## Object transformation records
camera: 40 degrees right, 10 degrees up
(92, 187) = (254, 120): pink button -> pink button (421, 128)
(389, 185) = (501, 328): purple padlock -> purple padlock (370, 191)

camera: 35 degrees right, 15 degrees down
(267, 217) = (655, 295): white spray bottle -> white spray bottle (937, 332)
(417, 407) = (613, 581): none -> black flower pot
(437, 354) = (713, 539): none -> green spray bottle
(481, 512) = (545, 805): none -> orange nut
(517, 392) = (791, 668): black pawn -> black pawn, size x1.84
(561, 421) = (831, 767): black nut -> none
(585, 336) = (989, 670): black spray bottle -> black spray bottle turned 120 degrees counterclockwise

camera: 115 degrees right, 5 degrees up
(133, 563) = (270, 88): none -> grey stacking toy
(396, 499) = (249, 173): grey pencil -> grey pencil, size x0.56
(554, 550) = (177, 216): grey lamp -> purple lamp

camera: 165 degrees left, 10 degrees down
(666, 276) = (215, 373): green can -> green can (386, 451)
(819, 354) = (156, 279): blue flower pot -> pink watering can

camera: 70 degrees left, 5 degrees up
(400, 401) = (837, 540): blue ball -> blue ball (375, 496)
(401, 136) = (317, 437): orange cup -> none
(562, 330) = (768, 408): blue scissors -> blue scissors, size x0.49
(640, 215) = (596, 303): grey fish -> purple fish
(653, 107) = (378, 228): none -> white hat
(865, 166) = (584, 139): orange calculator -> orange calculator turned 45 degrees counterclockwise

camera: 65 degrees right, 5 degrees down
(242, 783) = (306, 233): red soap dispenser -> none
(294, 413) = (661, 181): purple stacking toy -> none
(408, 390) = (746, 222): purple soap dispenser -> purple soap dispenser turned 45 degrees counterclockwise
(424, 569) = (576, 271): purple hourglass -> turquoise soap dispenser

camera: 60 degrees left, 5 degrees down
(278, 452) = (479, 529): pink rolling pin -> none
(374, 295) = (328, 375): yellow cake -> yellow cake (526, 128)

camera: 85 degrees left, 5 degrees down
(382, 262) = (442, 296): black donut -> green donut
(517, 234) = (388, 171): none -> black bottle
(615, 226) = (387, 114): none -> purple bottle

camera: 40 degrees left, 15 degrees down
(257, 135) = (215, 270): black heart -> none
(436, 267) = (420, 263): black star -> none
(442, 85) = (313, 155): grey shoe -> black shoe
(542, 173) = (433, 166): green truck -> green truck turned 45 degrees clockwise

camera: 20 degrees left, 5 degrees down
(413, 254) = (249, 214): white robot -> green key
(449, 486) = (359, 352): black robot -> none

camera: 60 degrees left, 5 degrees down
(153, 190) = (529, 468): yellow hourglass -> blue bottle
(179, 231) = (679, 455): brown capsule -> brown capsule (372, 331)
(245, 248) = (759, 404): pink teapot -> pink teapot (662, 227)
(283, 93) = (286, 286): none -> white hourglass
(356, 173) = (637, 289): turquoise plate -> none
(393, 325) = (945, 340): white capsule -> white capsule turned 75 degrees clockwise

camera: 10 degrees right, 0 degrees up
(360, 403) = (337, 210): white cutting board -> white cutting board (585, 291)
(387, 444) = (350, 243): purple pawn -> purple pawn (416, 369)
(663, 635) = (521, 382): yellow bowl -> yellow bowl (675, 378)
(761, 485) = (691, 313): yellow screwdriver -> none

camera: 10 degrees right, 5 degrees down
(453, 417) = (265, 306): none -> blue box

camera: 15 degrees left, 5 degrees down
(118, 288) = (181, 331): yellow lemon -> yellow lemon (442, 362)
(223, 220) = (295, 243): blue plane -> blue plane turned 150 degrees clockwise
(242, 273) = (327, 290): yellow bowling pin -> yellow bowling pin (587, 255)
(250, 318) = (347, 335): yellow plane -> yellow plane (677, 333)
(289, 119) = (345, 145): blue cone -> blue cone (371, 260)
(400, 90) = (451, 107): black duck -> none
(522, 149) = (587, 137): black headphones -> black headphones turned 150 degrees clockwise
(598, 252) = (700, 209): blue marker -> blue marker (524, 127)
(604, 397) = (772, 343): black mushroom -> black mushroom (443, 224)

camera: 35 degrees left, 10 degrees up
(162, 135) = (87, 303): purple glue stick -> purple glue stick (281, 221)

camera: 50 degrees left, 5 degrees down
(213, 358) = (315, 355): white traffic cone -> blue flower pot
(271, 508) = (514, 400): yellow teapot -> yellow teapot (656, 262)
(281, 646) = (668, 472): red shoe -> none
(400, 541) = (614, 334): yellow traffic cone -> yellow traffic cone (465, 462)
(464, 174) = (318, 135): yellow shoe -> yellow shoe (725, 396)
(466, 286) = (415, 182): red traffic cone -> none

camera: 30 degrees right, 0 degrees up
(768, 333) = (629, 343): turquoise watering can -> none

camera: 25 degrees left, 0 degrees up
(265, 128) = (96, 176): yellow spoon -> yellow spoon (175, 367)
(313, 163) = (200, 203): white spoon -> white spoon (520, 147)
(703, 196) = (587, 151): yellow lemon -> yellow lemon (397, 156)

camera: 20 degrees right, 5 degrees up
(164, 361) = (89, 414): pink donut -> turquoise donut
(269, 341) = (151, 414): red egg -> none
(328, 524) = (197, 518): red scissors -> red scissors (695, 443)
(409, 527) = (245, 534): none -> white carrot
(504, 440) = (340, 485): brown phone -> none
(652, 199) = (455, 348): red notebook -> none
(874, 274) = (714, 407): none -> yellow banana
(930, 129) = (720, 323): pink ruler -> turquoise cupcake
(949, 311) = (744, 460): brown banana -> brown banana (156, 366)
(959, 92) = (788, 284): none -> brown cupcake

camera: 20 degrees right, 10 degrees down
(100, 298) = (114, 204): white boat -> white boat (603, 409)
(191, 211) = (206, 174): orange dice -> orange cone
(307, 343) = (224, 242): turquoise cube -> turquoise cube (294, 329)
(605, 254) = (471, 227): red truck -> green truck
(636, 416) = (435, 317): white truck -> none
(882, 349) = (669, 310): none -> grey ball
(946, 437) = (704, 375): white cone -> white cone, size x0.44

## TASK TO CARRY OUT
Restate the data above exactly, keeping each word as it stands.

## EXERCISE RESPONSE
camera: 40 degrees right, 10 degrees up
(92, 187) = (254, 120): pink button -> pink button (421, 128)
(389, 185) = (501, 328): purple padlock -> purple padlock (370, 191)

camera: 35 degrees right, 15 degrees down
(267, 217) = (655, 295): white spray bottle -> white spray bottle (937, 332)
(417, 407) = (613, 581): none -> black flower pot
(437, 354) = (713, 539): none -> green spray bottle
(481, 512) = (545, 805): none -> orange nut
(517, 392) = (791, 668): black pawn -> black pawn, size x1.84
(561, 421) = (831, 767): black nut -> none
(585, 336) = (989, 670): black spray bottle -> black spray bottle turned 120 degrees counterclockwise

camera: 115 degrees right, 5 degrees up
(133, 563) = (270, 88): none -> grey stacking toy
(396, 499) = (249, 173): grey pencil -> grey pencil, size x0.56
(554, 550) = (177, 216): grey lamp -> purple lamp

camera: 165 degrees left, 10 degrees down
(666, 276) = (215, 373): green can -> green can (386, 451)
(819, 354) = (156, 279): blue flower pot -> pink watering can

camera: 70 degrees left, 5 degrees up
(400, 401) = (837, 540): blue ball -> blue ball (375, 496)
(401, 136) = (317, 437): orange cup -> none
(562, 330) = (768, 408): blue scissors -> blue scissors, size x0.49
(640, 215) = (596, 303): grey fish -> purple fish
(653, 107) = (378, 228): none -> white hat
(865, 166) = (584, 139): orange calculator -> orange calculator turned 45 degrees counterclockwise

camera: 65 degrees right, 5 degrees down
(242, 783) = (306, 233): red soap dispenser -> none
(294, 413) = (661, 181): purple stacking toy -> none
(408, 390) = (746, 222): purple soap dispenser -> purple soap dispenser turned 45 degrees counterclockwise
(424, 569) = (576, 271): purple hourglass -> turquoise soap dispenser

camera: 60 degrees left, 5 degrees down
(278, 452) = (479, 529): pink rolling pin -> none
(374, 295) = (328, 375): yellow cake -> yellow cake (526, 128)

camera: 85 degrees left, 5 degrees down
(382, 262) = (442, 296): black donut -> green donut
(517, 234) = (388, 171): none -> black bottle
(615, 226) = (387, 114): none -> purple bottle

camera: 40 degrees left, 15 degrees down
(257, 135) = (215, 270): black heart -> none
(436, 267) = (420, 263): black star -> none
(442, 85) = (313, 155): grey shoe -> black shoe
(542, 173) = (433, 166): green truck -> green truck turned 45 degrees clockwise

camera: 20 degrees left, 5 degrees down
(413, 254) = (249, 214): white robot -> green key
(449, 486) = (359, 352): black robot -> none

camera: 60 degrees left, 5 degrees down
(153, 190) = (529, 468): yellow hourglass -> blue bottle
(179, 231) = (679, 455): brown capsule -> brown capsule (372, 331)
(245, 248) = (759, 404): pink teapot -> pink teapot (662, 227)
(283, 93) = (286, 286): none -> white hourglass
(356, 173) = (637, 289): turquoise plate -> none
(393, 325) = (945, 340): white capsule -> white capsule turned 75 degrees clockwise

camera: 10 degrees right, 0 degrees up
(360, 403) = (337, 210): white cutting board -> white cutting board (585, 291)
(387, 444) = (350, 243): purple pawn -> purple pawn (416, 369)
(663, 635) = (521, 382): yellow bowl -> yellow bowl (675, 378)
(761, 485) = (691, 313): yellow screwdriver -> none

camera: 10 degrees right, 5 degrees down
(453, 417) = (265, 306): none -> blue box

camera: 15 degrees left, 5 degrees down
(118, 288) = (181, 331): yellow lemon -> yellow lemon (442, 362)
(223, 220) = (295, 243): blue plane -> blue plane turned 150 degrees clockwise
(242, 273) = (327, 290): yellow bowling pin -> yellow bowling pin (587, 255)
(250, 318) = (347, 335): yellow plane -> yellow plane (677, 333)
(289, 119) = (345, 145): blue cone -> blue cone (371, 260)
(400, 90) = (451, 107): black duck -> none
(522, 149) = (587, 137): black headphones -> black headphones turned 150 degrees clockwise
(598, 252) = (700, 209): blue marker -> blue marker (524, 127)
(604, 397) = (772, 343): black mushroom -> black mushroom (443, 224)

camera: 35 degrees left, 10 degrees up
(162, 135) = (87, 303): purple glue stick -> purple glue stick (281, 221)

camera: 50 degrees left, 5 degrees down
(213, 358) = (315, 355): white traffic cone -> blue flower pot
(271, 508) = (514, 400): yellow teapot -> yellow teapot (656, 262)
(281, 646) = (668, 472): red shoe -> none
(400, 541) = (614, 334): yellow traffic cone -> yellow traffic cone (465, 462)
(464, 174) = (318, 135): yellow shoe -> yellow shoe (725, 396)
(466, 286) = (415, 182): red traffic cone -> none

camera: 30 degrees right, 0 degrees up
(768, 333) = (629, 343): turquoise watering can -> none

camera: 25 degrees left, 0 degrees up
(265, 128) = (96, 176): yellow spoon -> yellow spoon (175, 367)
(313, 163) = (200, 203): white spoon -> white spoon (520, 147)
(703, 196) = (587, 151): yellow lemon -> yellow lemon (397, 156)

camera: 20 degrees right, 5 degrees up
(164, 361) = (89, 414): pink donut -> turquoise donut
(269, 341) = (151, 414): red egg -> none
(328, 524) = (197, 518): red scissors -> red scissors (695, 443)
(409, 527) = (245, 534): none -> white carrot
(504, 440) = (340, 485): brown phone -> none
(652, 199) = (455, 348): red notebook -> none
(874, 274) = (714, 407): none -> yellow banana
(930, 129) = (720, 323): pink ruler -> turquoise cupcake
(949, 311) = (744, 460): brown banana -> brown banana (156, 366)
(959, 92) = (788, 284): none -> brown cupcake

camera: 20 degrees right, 10 degrees down
(100, 298) = (114, 204): white boat -> white boat (603, 409)
(191, 211) = (206, 174): orange dice -> orange cone
(307, 343) = (224, 242): turquoise cube -> turquoise cube (294, 329)
(605, 254) = (471, 227): red truck -> green truck
(636, 416) = (435, 317): white truck -> none
(882, 349) = (669, 310): none -> grey ball
(946, 437) = (704, 375): white cone -> white cone, size x0.44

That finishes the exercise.